◆ **Task to carry out**
Arrange every line of the entries below as a Markdown table with the columns Row and Line, numbering the rows in order. Omit blank lines.

## begin Stored rows

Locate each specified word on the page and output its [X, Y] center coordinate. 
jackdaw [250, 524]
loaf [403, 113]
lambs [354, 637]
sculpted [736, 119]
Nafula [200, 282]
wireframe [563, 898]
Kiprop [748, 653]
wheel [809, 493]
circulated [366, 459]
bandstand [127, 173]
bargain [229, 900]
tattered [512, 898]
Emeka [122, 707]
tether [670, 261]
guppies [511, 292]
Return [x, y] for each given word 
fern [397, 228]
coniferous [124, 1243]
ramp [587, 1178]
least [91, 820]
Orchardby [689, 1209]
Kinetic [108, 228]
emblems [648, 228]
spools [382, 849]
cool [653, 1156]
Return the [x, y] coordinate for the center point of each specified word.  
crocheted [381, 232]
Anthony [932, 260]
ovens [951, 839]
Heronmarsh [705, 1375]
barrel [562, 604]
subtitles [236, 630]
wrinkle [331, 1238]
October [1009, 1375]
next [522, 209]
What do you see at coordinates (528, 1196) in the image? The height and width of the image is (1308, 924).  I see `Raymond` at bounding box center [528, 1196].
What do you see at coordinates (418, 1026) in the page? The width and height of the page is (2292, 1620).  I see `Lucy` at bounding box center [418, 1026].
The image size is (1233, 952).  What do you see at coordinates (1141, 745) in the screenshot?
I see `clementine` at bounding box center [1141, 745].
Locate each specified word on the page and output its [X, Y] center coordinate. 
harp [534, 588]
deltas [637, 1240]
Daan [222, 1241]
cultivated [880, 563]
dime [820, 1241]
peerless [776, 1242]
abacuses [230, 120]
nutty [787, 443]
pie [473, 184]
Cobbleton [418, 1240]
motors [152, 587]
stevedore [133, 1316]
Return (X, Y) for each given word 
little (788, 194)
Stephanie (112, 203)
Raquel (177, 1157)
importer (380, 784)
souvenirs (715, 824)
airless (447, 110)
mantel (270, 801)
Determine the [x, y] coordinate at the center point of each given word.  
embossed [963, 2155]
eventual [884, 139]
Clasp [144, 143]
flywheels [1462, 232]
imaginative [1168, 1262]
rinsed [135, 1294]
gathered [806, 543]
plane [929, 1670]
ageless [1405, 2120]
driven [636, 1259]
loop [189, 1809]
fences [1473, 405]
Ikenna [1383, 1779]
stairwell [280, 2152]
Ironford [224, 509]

## end Stored rows

◆ **Task answer**
| Row | Line |
|---|---|
| 1 | Locate each specified word on the page and output its [X, Y] center coordinate.  |
| 2 | jackdaw [250, 524] |
| 3 | loaf [403, 113] |
| 4 | lambs [354, 637] |
| 5 | sculpted [736, 119] |
| 6 | Nafula [200, 282] |
| 7 | wireframe [563, 898] |
| 8 | Kiprop [748, 653] |
| 9 | wheel [809, 493] |
| 10 | circulated [366, 459] |
| 11 | bandstand [127, 173] |
| 12 | bargain [229, 900] |
| 13 | tattered [512, 898] |
| 14 | Emeka [122, 707] |
| 15 | tether [670, 261] |
| 16 | guppies [511, 292] |
| 17 | Return [x, y] for each given word  |
| 18 | fern [397, 228] |
| 19 | coniferous [124, 1243] |
| 20 | ramp [587, 1178] |
| 21 | least [91, 820] |
| 22 | Orchardby [689, 1209] |
| 23 | Kinetic [108, 228] |
| 24 | emblems [648, 228] |
| 25 | spools [382, 849] |
| 26 | cool [653, 1156] |
| 27 | Return the [x, y] coordinate for the center point of each specified word.   |
| 28 | crocheted [381, 232] |
| 29 | Anthony [932, 260] |
| 30 | ovens [951, 839] |
| 31 | Heronmarsh [705, 1375] |
| 32 | barrel [562, 604] |
| 33 | subtitles [236, 630] |
| 34 | wrinkle [331, 1238] |
| 35 | October [1009, 1375] |
| 36 | next [522, 209] |
| 37 | What do you see at coordinates (528, 1196) in the image? The height and width of the image is (1308, 924).  I see `Raymond` at bounding box center [528, 1196]. |
| 38 | What do you see at coordinates (418, 1026) in the page? The width and height of the page is (2292, 1620).  I see `Lucy` at bounding box center [418, 1026]. |
| 39 | The image size is (1233, 952).  What do you see at coordinates (1141, 745) in the screenshot? |
| 40 | I see `clementine` at bounding box center [1141, 745]. |
| 41 | Locate each specified word on the page and output its [X, Y] center coordinate.  |
| 42 | harp [534, 588] |
| 43 | deltas [637, 1240] |
| 44 | Daan [222, 1241] |
| 45 | cultivated [880, 563] |
| 46 | dime [820, 1241] |
| 47 | peerless [776, 1242] |
| 48 | abacuses [230, 120] |
| 49 | nutty [787, 443] |
| 50 | pie [473, 184] |
| 51 | Cobbleton [418, 1240] |
| 52 | motors [152, 587] |
| 53 | stevedore [133, 1316] |
| 54 | Return (X, Y) for each given word  |
| 55 | little (788, 194) |
| 56 | Stephanie (112, 203) |
| 57 | Raquel (177, 1157) |
| 58 | importer (380, 784) |
| 59 | souvenirs (715, 824) |
| 60 | airless (447, 110) |
| 61 | mantel (270, 801) |
| 62 | Determine the [x, y] coordinate at the center point of each given word.   |
| 63 | embossed [963, 2155] |
| 64 | eventual [884, 139] |
| 65 | Clasp [144, 143] |
| 66 | flywheels [1462, 232] |
| 67 | imaginative [1168, 1262] |
| 68 | rinsed [135, 1294] |
| 69 | gathered [806, 543] |
| 70 | plane [929, 1670] |
| 71 | ageless [1405, 2120] |
| 72 | driven [636, 1259] |
| 73 | loop [189, 1809] |
| 74 | fences [1473, 405] |
| 75 | Ikenna [1383, 1779] |
| 76 | stairwell [280, 2152] |
| 77 | Ironford [224, 509] |